┏━━

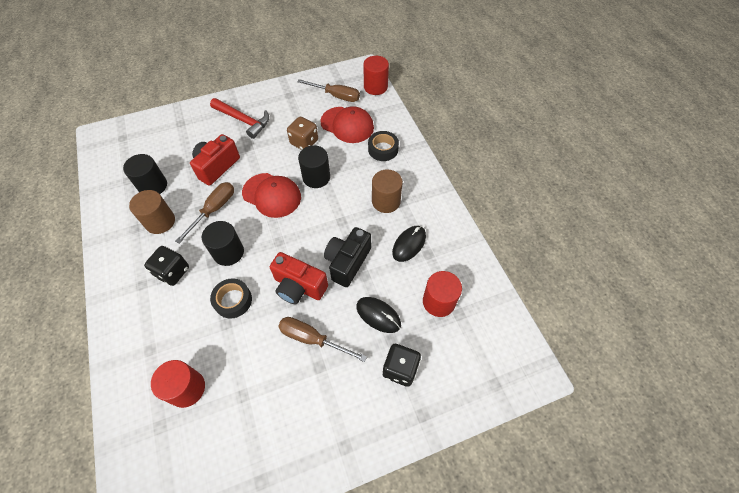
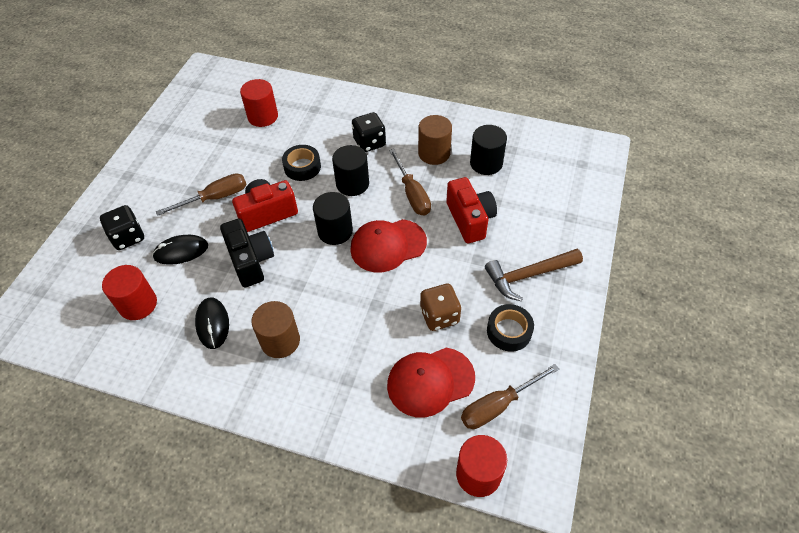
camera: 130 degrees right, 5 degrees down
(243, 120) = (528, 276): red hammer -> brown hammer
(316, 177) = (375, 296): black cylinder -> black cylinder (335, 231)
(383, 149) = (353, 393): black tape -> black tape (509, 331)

┗━━
┏━━

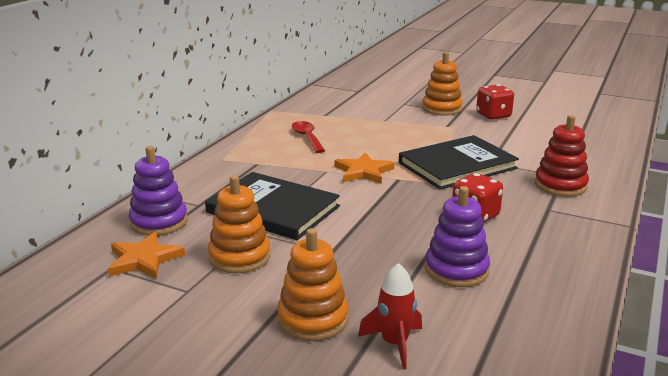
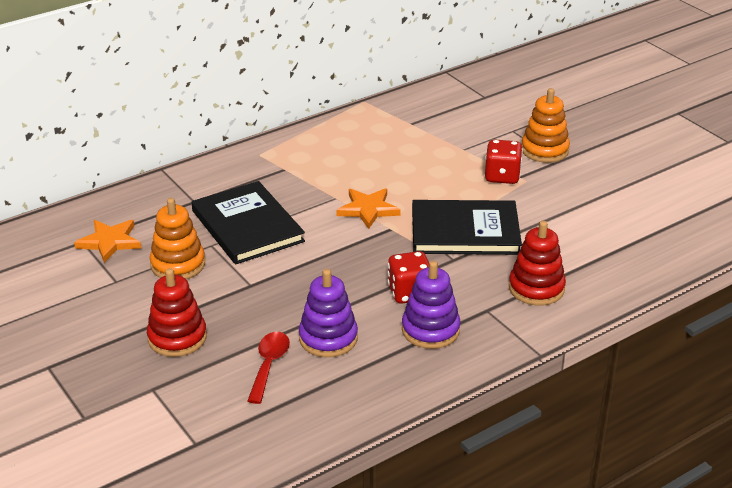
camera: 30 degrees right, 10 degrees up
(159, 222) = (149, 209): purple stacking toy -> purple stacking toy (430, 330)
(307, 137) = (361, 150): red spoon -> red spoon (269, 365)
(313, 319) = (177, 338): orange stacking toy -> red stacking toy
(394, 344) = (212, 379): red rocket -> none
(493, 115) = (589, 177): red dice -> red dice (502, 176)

┗━━

> _Activity_
Give only the lines from the one holding "camera: 130 degrees right, 5 degrees down" through the one holding "(383, 149) = (353, 393): black", each restated exactly as it appears above.

> _Output of the task_
camera: 130 degrees right, 5 degrees down
(243, 120) = (528, 276): red hammer -> brown hammer
(316, 177) = (375, 296): black cylinder -> black cylinder (335, 231)
(383, 149) = (353, 393): black tape -> black tape (509, 331)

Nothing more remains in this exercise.